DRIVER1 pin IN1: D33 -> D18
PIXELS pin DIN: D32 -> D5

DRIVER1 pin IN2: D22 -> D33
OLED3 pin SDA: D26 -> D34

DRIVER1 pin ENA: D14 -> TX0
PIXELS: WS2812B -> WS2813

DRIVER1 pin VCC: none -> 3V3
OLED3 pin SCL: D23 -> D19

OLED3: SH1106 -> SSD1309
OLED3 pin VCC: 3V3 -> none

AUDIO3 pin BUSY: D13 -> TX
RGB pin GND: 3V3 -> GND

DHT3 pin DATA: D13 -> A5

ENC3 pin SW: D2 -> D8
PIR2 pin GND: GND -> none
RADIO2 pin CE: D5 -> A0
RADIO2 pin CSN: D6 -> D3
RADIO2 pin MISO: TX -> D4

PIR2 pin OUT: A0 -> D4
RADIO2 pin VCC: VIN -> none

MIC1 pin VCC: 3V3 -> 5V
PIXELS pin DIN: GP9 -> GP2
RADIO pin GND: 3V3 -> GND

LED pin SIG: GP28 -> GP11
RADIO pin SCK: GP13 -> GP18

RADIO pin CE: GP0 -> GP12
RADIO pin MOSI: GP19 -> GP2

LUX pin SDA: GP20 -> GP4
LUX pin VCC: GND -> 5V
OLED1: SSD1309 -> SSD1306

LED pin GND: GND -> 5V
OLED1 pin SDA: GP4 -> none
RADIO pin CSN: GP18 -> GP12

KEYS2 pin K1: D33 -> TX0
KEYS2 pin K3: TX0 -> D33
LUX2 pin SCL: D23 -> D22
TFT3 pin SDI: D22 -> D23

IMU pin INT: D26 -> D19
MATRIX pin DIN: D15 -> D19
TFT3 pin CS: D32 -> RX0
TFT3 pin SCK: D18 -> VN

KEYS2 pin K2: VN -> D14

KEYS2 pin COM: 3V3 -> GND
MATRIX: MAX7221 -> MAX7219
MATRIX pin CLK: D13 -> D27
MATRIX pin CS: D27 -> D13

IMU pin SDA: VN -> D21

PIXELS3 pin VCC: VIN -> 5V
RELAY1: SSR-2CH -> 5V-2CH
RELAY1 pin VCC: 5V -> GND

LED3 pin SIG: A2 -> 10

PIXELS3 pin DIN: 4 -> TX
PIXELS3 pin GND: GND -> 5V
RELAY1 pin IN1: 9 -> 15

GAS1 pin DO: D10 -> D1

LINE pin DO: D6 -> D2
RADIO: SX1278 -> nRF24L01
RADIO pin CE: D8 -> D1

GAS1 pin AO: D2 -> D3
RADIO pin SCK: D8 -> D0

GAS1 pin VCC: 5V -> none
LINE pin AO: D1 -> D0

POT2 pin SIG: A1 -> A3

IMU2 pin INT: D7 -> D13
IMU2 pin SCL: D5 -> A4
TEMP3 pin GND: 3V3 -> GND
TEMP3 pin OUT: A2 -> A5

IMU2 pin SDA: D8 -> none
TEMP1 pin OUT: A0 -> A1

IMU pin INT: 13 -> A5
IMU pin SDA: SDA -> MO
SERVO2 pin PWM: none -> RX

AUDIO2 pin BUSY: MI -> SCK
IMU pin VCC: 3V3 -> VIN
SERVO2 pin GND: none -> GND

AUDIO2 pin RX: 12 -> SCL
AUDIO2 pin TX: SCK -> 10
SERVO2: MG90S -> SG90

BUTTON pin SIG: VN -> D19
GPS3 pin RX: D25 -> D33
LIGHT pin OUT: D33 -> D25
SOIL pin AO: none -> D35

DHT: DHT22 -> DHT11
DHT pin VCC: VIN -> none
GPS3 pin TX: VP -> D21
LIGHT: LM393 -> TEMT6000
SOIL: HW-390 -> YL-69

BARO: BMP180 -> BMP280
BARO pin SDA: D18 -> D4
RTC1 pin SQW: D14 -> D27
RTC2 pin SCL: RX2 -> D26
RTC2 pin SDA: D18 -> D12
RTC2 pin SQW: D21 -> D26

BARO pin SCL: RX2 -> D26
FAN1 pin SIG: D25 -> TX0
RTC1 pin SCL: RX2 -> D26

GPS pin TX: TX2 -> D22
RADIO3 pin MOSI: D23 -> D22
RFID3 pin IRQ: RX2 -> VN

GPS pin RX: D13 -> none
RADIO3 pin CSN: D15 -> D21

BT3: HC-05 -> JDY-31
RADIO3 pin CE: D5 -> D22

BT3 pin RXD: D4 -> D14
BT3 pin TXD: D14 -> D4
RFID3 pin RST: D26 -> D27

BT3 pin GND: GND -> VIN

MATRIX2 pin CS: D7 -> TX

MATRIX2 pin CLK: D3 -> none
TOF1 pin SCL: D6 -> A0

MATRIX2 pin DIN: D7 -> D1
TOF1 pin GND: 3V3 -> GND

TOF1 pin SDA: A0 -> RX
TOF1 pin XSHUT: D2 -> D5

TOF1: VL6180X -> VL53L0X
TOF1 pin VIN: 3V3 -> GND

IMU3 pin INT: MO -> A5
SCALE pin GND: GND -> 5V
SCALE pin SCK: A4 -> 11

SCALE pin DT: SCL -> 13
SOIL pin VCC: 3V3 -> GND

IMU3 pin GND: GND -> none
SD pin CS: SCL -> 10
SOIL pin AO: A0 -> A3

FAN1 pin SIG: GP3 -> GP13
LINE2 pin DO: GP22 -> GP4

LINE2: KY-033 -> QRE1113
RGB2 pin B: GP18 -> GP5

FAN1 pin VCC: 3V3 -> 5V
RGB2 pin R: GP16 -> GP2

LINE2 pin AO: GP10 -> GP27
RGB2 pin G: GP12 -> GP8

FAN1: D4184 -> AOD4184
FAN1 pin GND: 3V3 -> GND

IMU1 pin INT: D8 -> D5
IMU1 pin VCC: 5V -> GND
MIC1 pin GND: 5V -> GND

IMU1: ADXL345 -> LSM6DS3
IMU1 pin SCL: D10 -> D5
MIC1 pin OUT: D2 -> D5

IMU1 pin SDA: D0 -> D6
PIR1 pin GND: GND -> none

____________________

**Exercise goal:**
Output the lines above between the one holding "LED pin GND: GND -> 5V" and the one holding "SERVO2 pin GND: none -> GND", inclusive, with nothing before or after them.

**Task response:**
LED pin GND: GND -> 5V
OLED1 pin SDA: GP4 -> none
RADIO pin CSN: GP18 -> GP12

KEYS2 pin K1: D33 -> TX0
KEYS2 pin K3: TX0 -> D33
LUX2 pin SCL: D23 -> D22
TFT3 pin SDI: D22 -> D23

IMU pin INT: D26 -> D19
MATRIX pin DIN: D15 -> D19
TFT3 pin CS: D32 -> RX0
TFT3 pin SCK: D18 -> VN

KEYS2 pin K2: VN -> D14

KEYS2 pin COM: 3V3 -> GND
MATRIX: MAX7221 -> MAX7219
MATRIX pin CLK: D13 -> D27
MATRIX pin CS: D27 -> D13

IMU pin SDA: VN -> D21

PIXELS3 pin VCC: VIN -> 5V
RELAY1: SSR-2CH -> 5V-2CH
RELAY1 pin VCC: 5V -> GND

LED3 pin SIG: A2 -> 10

PIXELS3 pin DIN: 4 -> TX
PIXELS3 pin GND: GND -> 5V
RELAY1 pin IN1: 9 -> 15

GAS1 pin DO: D10 -> D1

LINE pin DO: D6 -> D2
RADIO: SX1278 -> nRF24L01
RADIO pin CE: D8 -> D1

GAS1 pin AO: D2 -> D3
RADIO pin SCK: D8 -> D0

GAS1 pin VCC: 5V -> none
LINE pin AO: D1 -> D0

POT2 pin SIG: A1 -> A3

IMU2 pin INT: D7 -> D13
IMU2 pin SCL: D5 -> A4
TEMP3 pin GND: 3V3 -> GND
TEMP3 pin OUT: A2 -> A5

IMU2 pin SDA: D8 -> none
TEMP1 pin OUT: A0 -> A1

IMU pin INT: 13 -> A5
IMU pin SDA: SDA -> MO
SERVO2 pin PWM: none -> RX

AUDIO2 pin BUSY: MI -> SCK
IMU pin VCC: 3V3 -> VIN
SERVO2 pin GND: none -> GND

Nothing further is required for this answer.